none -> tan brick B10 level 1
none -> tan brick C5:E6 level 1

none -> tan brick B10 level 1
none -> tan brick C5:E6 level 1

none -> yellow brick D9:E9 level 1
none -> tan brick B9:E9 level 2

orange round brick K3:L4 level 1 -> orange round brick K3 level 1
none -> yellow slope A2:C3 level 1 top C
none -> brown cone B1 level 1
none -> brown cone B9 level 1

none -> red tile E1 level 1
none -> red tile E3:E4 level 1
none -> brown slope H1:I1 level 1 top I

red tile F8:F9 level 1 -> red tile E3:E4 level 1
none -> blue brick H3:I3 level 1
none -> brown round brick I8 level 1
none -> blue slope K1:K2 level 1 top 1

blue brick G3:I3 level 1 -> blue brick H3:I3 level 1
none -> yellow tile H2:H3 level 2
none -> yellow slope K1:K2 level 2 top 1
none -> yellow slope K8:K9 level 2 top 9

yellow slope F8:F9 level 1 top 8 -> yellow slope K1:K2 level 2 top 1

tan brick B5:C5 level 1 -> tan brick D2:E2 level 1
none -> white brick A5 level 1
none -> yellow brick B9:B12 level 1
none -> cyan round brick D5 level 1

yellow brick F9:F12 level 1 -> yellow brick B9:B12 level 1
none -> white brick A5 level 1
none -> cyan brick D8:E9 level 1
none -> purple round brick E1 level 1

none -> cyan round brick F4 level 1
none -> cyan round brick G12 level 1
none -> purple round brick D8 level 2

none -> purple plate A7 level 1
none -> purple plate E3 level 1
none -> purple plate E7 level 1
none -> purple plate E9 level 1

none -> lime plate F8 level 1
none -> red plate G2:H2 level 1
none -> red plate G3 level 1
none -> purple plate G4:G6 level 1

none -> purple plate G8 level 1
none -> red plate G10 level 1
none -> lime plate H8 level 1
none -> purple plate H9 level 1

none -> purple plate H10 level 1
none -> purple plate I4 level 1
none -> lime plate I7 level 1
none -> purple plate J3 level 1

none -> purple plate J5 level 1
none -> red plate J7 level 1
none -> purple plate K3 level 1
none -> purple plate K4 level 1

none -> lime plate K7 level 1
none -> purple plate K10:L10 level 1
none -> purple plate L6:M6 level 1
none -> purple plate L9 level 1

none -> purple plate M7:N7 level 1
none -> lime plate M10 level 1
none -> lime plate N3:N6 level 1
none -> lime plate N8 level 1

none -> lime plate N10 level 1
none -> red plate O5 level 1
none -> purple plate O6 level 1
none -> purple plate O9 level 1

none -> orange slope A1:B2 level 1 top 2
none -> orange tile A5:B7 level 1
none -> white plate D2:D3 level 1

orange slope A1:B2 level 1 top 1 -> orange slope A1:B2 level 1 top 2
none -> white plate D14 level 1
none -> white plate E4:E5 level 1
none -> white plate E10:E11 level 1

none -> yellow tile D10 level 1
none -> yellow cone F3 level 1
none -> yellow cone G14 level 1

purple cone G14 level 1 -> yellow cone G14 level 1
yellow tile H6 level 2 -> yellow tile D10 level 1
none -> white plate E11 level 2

### Task instructions
Only these are to be transcribed: the line with "purple cone G14" and every line after it through the last line of the entries, each exactly.

### Written answer
purple cone G14 level 1 -> yellow cone G14 level 1
yellow tile H6 level 2 -> yellow tile D10 level 1
none -> white plate E11 level 2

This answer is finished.